● Recorded data:
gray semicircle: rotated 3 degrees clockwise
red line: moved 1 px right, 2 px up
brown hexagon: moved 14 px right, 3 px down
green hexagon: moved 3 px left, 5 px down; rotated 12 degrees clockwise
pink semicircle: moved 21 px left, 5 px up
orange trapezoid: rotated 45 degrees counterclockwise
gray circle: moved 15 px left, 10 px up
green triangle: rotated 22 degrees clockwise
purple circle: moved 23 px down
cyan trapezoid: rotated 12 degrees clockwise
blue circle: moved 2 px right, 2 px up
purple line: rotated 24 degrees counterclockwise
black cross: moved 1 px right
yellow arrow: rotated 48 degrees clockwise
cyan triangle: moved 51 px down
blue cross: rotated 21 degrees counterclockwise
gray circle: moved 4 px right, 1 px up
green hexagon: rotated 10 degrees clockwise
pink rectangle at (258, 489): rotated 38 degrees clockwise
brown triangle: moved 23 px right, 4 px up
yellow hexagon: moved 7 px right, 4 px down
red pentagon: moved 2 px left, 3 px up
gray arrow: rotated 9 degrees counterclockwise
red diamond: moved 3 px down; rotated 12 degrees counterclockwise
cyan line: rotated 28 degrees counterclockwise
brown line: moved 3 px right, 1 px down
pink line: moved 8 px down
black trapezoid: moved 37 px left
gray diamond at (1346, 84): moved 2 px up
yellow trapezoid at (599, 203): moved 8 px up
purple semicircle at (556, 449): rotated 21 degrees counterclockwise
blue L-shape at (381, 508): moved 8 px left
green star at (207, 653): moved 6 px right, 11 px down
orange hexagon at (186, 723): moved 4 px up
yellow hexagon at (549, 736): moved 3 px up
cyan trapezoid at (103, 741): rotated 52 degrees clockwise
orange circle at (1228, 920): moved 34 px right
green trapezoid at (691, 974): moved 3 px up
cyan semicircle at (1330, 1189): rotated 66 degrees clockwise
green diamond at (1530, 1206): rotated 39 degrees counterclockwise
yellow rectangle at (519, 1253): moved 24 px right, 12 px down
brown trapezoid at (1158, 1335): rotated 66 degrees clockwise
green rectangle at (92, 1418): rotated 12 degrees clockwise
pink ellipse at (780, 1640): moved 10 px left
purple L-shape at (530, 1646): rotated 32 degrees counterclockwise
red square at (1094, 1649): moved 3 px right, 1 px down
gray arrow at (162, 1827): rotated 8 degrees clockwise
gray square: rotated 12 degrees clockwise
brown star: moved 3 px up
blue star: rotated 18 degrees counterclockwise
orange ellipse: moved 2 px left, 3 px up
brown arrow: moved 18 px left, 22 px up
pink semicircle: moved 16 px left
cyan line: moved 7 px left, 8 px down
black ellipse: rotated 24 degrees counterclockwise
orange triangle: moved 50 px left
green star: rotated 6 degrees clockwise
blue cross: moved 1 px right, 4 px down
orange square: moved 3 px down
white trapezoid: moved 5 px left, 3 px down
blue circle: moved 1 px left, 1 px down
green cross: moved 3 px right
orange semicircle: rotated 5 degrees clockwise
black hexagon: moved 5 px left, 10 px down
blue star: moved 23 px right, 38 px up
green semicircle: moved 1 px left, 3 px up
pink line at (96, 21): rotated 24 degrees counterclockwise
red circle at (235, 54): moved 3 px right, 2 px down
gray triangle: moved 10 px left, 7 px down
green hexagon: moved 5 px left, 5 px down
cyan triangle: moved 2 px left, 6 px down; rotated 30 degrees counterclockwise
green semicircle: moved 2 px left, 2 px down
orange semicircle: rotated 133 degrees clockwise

● Problem to work on: Reproduce the data in full, precisely as given.

● Solution to this problem:
gray semicircle: rotated 3 degrees clockwise
red line: moved 1 px right, 2 px up
brown hexagon: moved 14 px right, 3 px down
green hexagon: moved 3 px left, 5 px down; rotated 12 degrees clockwise
pink semicircle: moved 21 px left, 5 px up
orange trapezoid: rotated 45 degrees counterclockwise
gray circle: moved 15 px left, 10 px up
green triangle: rotated 22 degrees clockwise
purple circle: moved 23 px down
cyan trapezoid: rotated 12 degrees clockwise
blue circle: moved 2 px right, 2 px up
purple line: rotated 24 degrees counterclockwise
black cross: moved 1 px right
yellow arrow: rotated 48 degrees clockwise
cyan triangle: moved 51 px down
blue cross: rotated 21 degrees counterclockwise
gray circle: moved 4 px right, 1 px up
green hexagon: rotated 10 degrees clockwise
pink rectangle at (258, 489): rotated 38 degrees clockwise
brown triangle: moved 23 px right, 4 px up
yellow hexagon: moved 7 px right, 4 px down
red pentagon: moved 2 px left, 3 px up
gray arrow: rotated 9 degrees counterclockwise
red diamond: moved 3 px down; rotated 12 degrees counterclockwise
cyan line: rotated 28 degrees counterclockwise
brown line: moved 3 px right, 1 px down
pink line: moved 8 px down
black trapezoid: moved 37 px left
gray diamond at (1346, 84): moved 2 px up
yellow trapezoid at (599, 203): moved 8 px up
purple semicircle at (556, 449): rotated 21 degrees counterclockwise
blue L-shape at (381, 508): moved 8 px left
green star at (207, 653): moved 6 px right, 11 px down
orange hexagon at (186, 723): moved 4 px up
yellow hexagon at (549, 736): moved 3 px up
cyan trapezoid at (103, 741): rotated 52 degrees clockwise
orange circle at (1228, 920): moved 34 px right
green trapezoid at (691, 974): moved 3 px up
cyan semicircle at (1330, 1189): rotated 66 degrees clockwise
green diamond at (1530, 1206): rotated 39 degrees counterclockwise
yellow rectangle at (519, 1253): moved 24 px right, 12 px down
brown trapezoid at (1158, 1335): rotated 66 degrees clockwise
green rectangle at (92, 1418): rotated 12 degrees clockwise
pink ellipse at (780, 1640): moved 10 px left
purple L-shape at (530, 1646): rotated 32 degrees counterclockwise
red square at (1094, 1649): moved 3 px right, 1 px down
gray arrow at (162, 1827): rotated 8 degrees clockwise
gray square: rotated 12 degrees clockwise
brown star: moved 3 px up
blue star: rotated 18 degrees counterclockwise
orange ellipse: moved 2 px left, 3 px up
brown arrow: moved 18 px left, 22 px up
pink semicircle: moved 16 px left
cyan line: moved 7 px left, 8 px down
black ellipse: rotated 24 degrees counterclockwise
orange triangle: moved 50 px left
green star: rotated 6 degrees clockwise
blue cross: moved 1 px right, 4 px down
orange square: moved 3 px down
white trapezoid: moved 5 px left, 3 px down
blue circle: moved 1 px left, 1 px down
green cross: moved 3 px right
orange semicircle: rotated 5 degrees clockwise
black hexagon: moved 5 px left, 10 px down
blue star: moved 23 px right, 38 px up
green semicircle: moved 1 px left, 3 px up
pink line at (96, 21): rotated 24 degrees counterclockwise
red circle at (235, 54): moved 3 px right, 2 px down
gray triangle: moved 10 px left, 7 px down
green hexagon: moved 5 px left, 5 px down
cyan triangle: moved 2 px left, 6 px down; rotated 30 degrees counterclockwise
green semicircle: moved 2 px left, 2 px down
orange semicircle: rotated 133 degrees clockwise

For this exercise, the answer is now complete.